▸ EXERCISE DIRECTIONS
If a line in the listing below contains "green", return that line.

▸ DATASET CONTENT
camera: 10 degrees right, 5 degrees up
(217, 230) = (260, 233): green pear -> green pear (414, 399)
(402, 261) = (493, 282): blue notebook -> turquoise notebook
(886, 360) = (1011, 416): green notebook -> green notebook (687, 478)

▸ EXERCISE RESULT
(217, 230) = (260, 233): green pear -> green pear (414, 399)
(886, 360) = (1011, 416): green notebook -> green notebook (687, 478)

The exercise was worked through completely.